• **Task requirements**:
Among the entries that follow, find the lines containing the string "AGND" and copy them.

• **Information supplied**:

[Start of Attachment]

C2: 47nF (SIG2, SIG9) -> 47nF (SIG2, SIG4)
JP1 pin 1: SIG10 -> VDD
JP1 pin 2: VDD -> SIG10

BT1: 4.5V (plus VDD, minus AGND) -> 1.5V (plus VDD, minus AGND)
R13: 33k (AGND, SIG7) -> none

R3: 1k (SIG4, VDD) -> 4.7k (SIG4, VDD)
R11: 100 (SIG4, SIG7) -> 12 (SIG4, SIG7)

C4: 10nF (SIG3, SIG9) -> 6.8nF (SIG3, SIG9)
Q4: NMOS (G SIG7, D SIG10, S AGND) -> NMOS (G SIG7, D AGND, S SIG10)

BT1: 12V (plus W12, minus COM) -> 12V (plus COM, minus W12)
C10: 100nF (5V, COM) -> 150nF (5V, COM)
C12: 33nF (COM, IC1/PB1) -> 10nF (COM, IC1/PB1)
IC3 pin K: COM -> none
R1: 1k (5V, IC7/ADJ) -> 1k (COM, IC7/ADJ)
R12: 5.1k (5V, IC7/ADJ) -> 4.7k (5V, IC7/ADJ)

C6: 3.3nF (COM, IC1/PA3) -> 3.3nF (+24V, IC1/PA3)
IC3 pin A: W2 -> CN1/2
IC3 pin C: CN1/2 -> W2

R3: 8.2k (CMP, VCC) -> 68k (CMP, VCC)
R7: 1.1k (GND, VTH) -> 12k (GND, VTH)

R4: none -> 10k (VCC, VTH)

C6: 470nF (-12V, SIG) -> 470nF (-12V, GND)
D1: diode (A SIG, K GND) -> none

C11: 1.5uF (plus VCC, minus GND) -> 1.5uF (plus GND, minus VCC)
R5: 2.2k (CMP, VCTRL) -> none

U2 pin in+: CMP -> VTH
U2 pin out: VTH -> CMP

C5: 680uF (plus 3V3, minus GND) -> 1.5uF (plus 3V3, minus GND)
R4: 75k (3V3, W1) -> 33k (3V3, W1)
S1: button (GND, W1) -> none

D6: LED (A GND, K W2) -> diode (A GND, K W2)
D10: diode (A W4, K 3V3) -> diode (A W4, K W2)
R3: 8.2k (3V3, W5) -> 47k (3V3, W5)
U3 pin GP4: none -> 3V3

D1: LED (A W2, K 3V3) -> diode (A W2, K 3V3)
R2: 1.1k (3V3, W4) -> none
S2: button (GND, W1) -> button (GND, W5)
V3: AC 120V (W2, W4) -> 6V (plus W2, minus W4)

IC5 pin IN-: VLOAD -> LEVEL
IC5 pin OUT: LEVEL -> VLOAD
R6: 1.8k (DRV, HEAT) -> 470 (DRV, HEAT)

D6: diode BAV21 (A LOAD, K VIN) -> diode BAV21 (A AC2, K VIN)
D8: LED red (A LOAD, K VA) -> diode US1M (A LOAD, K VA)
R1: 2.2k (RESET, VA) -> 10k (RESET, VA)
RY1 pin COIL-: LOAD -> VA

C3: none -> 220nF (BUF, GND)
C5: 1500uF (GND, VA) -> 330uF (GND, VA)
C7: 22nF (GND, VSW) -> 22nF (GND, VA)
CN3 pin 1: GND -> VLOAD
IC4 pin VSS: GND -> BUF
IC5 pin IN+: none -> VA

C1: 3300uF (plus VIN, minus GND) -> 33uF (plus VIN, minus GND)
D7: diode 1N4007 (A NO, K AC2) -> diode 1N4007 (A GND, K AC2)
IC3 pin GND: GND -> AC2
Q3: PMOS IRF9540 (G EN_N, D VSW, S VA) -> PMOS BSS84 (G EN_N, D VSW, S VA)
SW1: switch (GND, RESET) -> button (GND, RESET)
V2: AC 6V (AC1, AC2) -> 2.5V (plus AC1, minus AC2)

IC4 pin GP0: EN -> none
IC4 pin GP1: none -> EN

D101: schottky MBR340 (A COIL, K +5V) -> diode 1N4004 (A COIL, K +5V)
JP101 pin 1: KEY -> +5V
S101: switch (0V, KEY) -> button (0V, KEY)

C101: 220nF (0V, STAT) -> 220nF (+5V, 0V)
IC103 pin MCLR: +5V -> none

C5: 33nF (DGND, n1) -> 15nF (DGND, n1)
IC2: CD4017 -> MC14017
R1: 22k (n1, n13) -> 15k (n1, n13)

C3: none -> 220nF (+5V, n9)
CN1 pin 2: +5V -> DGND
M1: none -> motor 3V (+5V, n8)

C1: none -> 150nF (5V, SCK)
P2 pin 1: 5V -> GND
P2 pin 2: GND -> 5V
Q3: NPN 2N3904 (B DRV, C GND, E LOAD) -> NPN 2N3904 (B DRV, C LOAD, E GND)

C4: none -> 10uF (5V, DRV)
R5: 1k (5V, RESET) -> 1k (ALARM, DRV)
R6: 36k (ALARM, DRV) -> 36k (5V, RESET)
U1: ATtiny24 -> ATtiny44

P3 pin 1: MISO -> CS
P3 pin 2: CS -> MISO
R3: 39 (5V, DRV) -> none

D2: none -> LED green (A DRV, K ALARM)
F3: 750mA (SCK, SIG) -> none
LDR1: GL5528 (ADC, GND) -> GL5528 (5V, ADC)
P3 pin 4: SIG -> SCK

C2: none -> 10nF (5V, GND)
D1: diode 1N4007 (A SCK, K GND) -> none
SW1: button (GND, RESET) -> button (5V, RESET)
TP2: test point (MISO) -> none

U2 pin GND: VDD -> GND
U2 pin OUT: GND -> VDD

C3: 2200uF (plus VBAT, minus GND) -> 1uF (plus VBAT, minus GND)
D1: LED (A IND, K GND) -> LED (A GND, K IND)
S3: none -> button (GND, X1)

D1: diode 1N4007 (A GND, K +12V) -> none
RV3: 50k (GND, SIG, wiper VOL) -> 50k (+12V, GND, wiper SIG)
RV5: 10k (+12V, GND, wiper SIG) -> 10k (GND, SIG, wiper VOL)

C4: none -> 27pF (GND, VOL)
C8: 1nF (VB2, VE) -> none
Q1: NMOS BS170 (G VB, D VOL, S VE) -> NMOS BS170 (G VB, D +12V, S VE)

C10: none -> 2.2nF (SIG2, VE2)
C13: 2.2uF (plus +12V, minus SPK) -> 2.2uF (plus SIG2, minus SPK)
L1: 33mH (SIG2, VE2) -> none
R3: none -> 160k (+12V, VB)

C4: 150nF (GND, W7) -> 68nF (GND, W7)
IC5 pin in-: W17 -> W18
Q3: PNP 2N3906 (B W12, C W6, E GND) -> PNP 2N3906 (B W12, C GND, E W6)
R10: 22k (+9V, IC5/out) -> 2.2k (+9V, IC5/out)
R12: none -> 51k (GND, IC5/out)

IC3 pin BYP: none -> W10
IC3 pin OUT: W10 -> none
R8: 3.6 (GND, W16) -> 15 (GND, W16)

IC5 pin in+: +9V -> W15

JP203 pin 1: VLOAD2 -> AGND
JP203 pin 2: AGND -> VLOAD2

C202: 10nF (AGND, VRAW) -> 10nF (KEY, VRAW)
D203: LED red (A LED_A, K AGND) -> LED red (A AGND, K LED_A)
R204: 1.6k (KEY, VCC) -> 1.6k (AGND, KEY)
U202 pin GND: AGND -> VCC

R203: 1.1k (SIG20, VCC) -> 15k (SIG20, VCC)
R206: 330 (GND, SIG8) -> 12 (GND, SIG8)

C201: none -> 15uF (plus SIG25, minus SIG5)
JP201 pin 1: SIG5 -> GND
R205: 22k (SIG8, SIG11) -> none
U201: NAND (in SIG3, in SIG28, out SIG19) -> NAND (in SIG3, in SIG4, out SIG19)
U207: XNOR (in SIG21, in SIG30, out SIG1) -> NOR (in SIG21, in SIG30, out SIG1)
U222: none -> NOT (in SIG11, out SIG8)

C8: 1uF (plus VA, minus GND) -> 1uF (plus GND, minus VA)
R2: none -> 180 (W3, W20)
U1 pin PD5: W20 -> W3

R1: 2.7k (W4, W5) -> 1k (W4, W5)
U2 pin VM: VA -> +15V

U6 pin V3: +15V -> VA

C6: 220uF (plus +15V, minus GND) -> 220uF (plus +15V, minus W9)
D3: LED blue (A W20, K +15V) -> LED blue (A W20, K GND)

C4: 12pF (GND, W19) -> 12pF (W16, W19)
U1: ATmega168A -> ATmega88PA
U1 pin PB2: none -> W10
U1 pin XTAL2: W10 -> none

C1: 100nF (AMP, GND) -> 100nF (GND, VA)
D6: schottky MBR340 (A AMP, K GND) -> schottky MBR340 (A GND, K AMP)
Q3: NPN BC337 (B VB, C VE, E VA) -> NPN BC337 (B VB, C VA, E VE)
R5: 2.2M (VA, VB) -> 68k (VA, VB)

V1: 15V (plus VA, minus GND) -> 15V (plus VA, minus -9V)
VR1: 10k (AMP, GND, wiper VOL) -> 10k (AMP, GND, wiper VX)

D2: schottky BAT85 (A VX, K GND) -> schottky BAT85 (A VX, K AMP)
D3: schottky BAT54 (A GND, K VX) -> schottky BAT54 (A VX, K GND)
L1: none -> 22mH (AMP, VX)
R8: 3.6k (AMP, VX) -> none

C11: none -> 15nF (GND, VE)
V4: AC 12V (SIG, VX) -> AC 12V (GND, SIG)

[End of Attachment]

• **Exercise response**:
BT1: 4.5V (plus VDD, minus AGND) -> 1.5V (plus VDD, minus AGND)
R13: 33k (AGND, SIG7) -> none
Q4: NMOS (G SIG7, D SIG10, S AGND) -> NMOS (G SIG7, D AGND, S SIG10)
JP203 pin 1: VLOAD2 -> AGND
JP203 pin 2: AGND -> VLOAD2
C202: 10nF (AGND, VRAW) -> 10nF (KEY, VRAW)
D203: LED red (A LED_A, K AGND) -> LED red (A AGND, K LED_A)
R204: 1.6k (KEY, VCC) -> 1.6k (AGND, KEY)
U202 pin GND: AGND -> VCC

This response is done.